**Material shown**

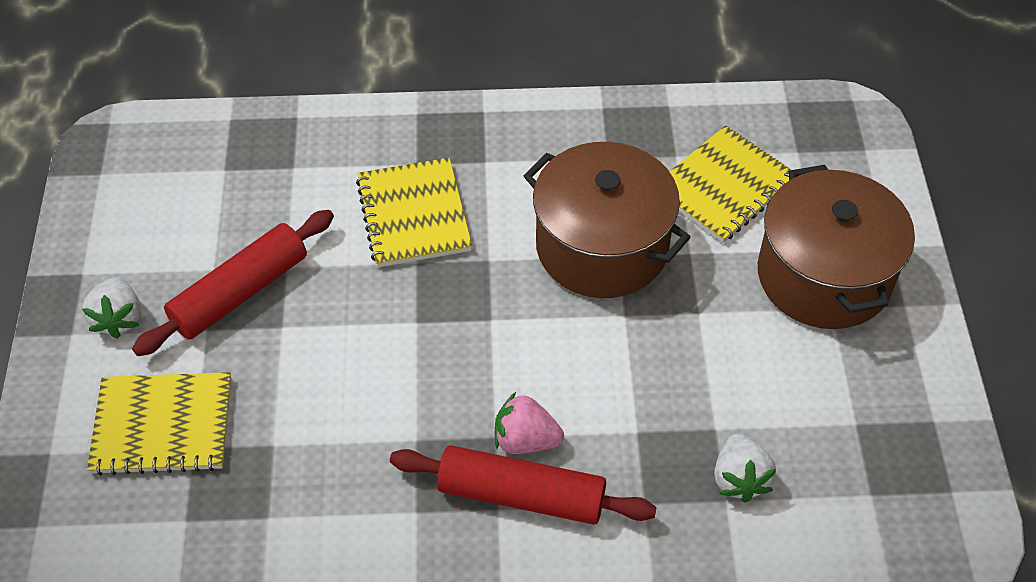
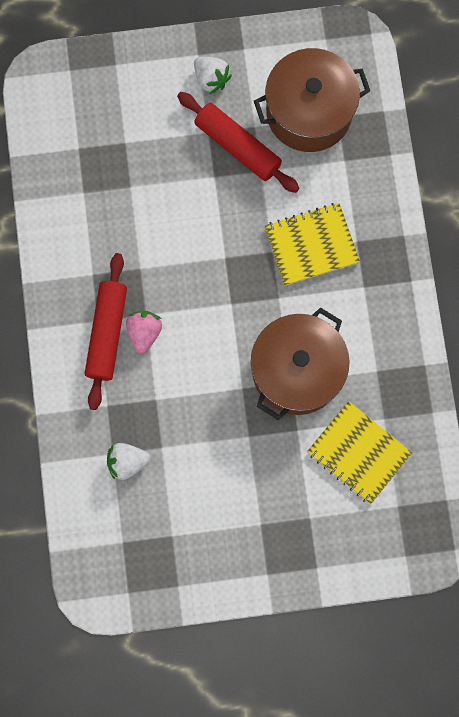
camera: 85 degrees right, 25 degrees up
(119, 319) = (211, 79): white strawberry -> white strawberry turned 120 degrees counterclockwise
(162, 425) = (138, 122): yellow notebook -> none
(824, 276) = (286, 520): brown pot -> brown pot (309, 112)

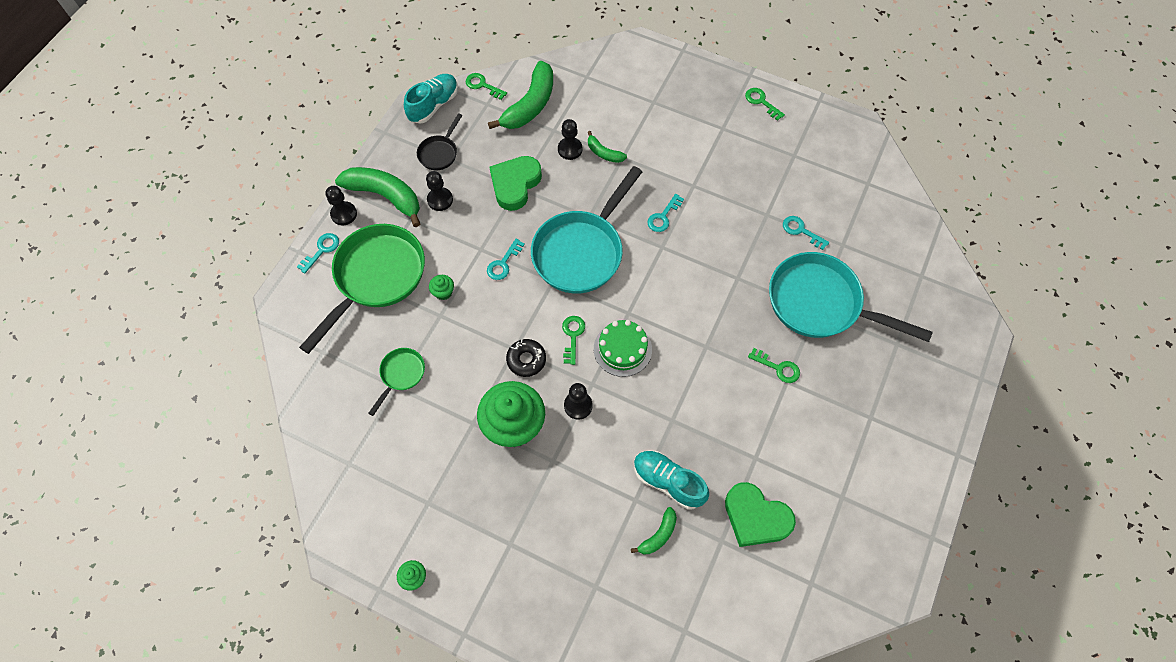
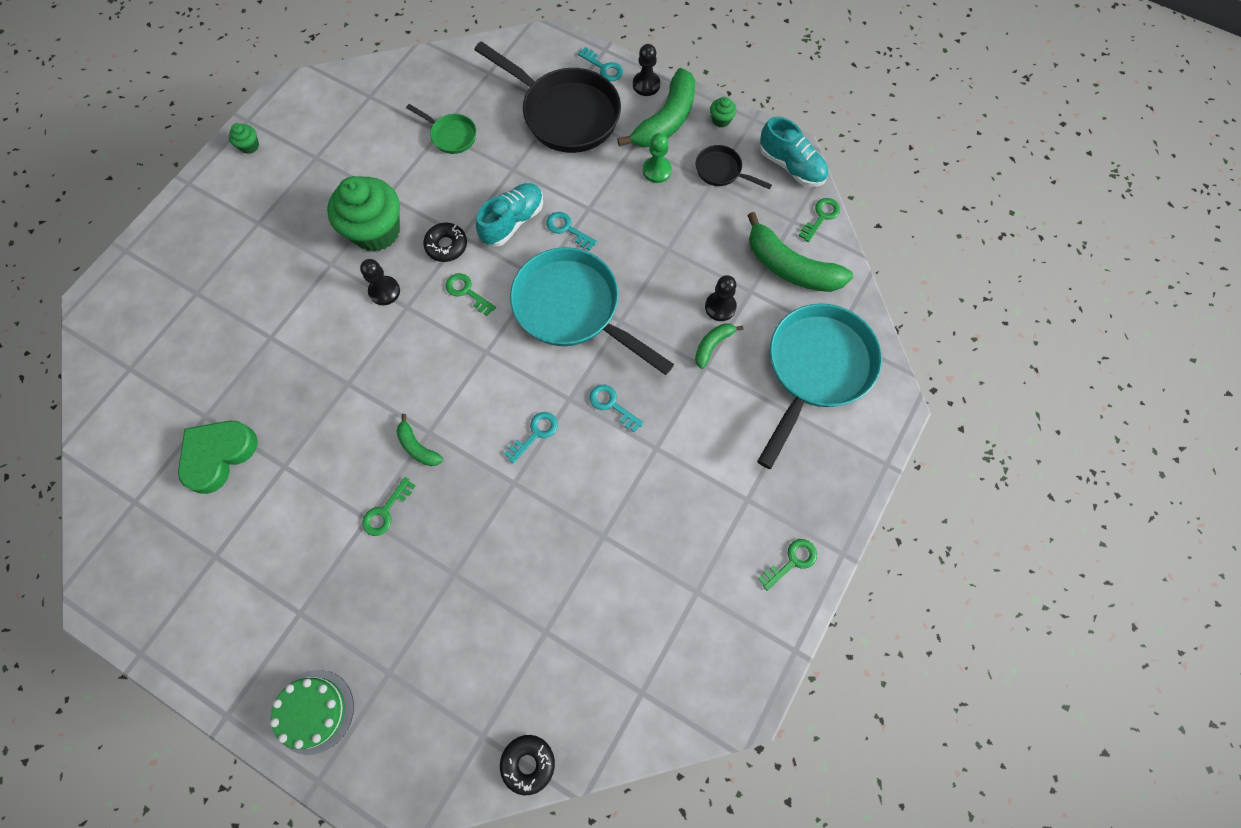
camera: 95 degrees right, 5 degrees up
(376, 277) = (565, 114): green pan -> black pan
(440, 200) = (657, 171): black pawn -> green pawn
(443, 292) = (539, 172): green cupcake -> green cupcake (721, 120)
(515, 184) = (672, 245): green heart -> none
(572, 336) = (467, 292): green key -> green key turned 150 degrees counterclockwise
(622, 349) = (441, 341): green cake -> green cake (314, 711)
(658, 535) = (228, 355): green banana -> green banana (417, 447)
(668, 482) = (280, 371): turquoise shoe -> turquoise shoe (513, 221)
(801, 231) = (572, 577): turquoise key -> turquoise key (535, 433)
(821, 304) = (462, 582): turquoise pan -> turquoise pan (815, 369)
(930, 245) = (528, 763): none -> black donut

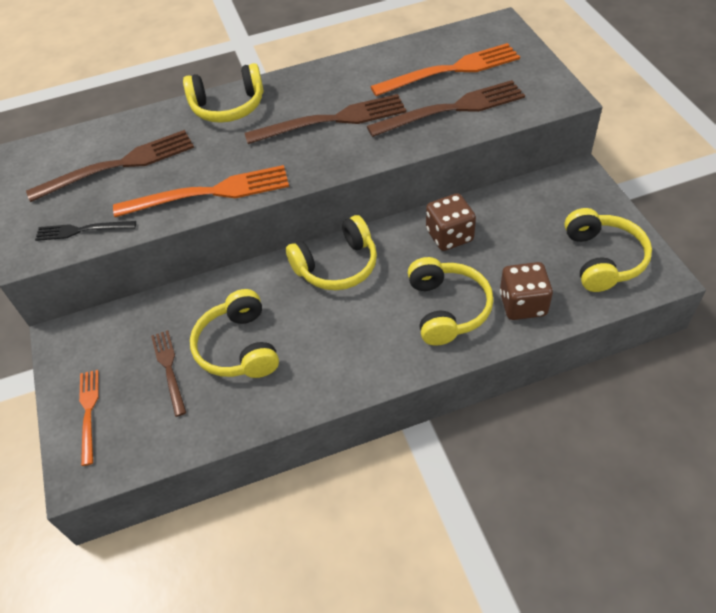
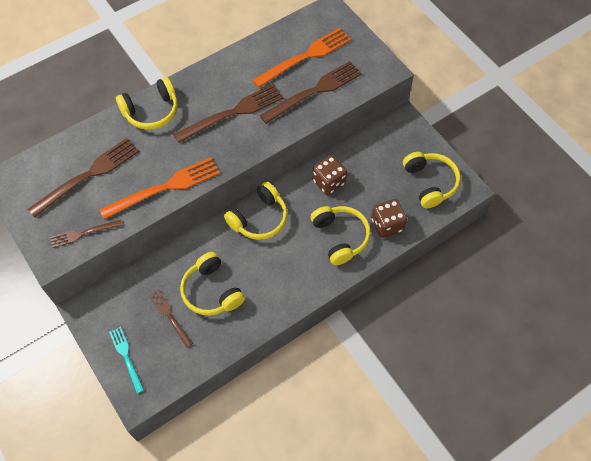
camera: 20 degrees left, 10 degrees up
(82, 230) = (83, 233): black fork -> brown fork
(89, 412) = (126, 357): orange fork -> turquoise fork

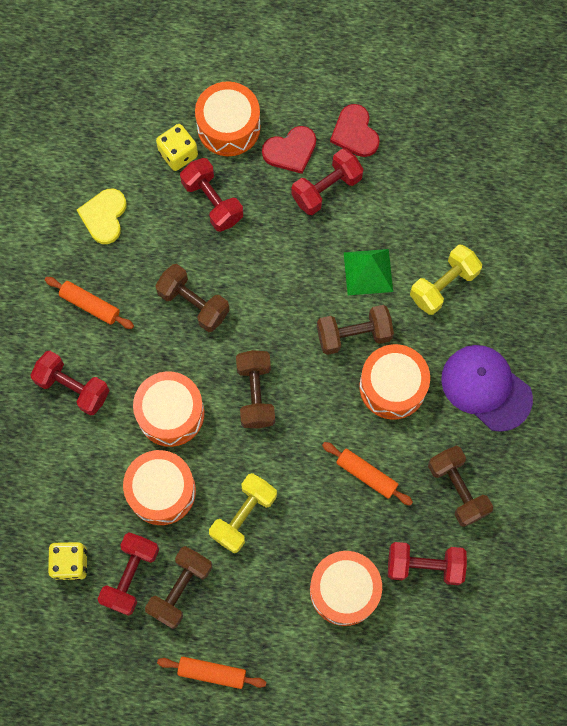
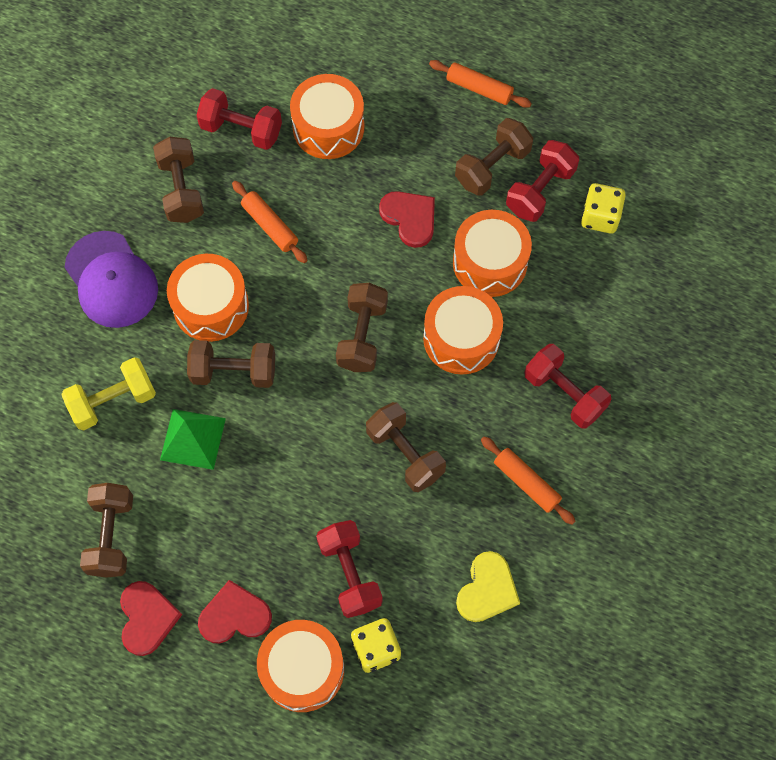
camera: 165 degrees left, 5 degrees down
(243, 516) = (410, 218): yellow dumbbell -> red heart
(326, 189) = (207, 553): red dumbbell -> none
(404, 183) = (111, 535): none -> brown dumbbell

**Task**
Set down exactly, with no additions, each line from the line that includes "camera: 20 degrees left, 10 degrees up" to the final line of the entries above; leave pictures out.

**Task result**
camera: 20 degrees left, 10 degrees up
(82, 230) = (83, 233): black fork -> brown fork
(89, 412) = (126, 357): orange fork -> turquoise fork

camera: 165 degrees left, 5 degrees down
(243, 516) = (410, 218): yellow dumbbell -> red heart
(326, 189) = (207, 553): red dumbbell -> none
(404, 183) = (111, 535): none -> brown dumbbell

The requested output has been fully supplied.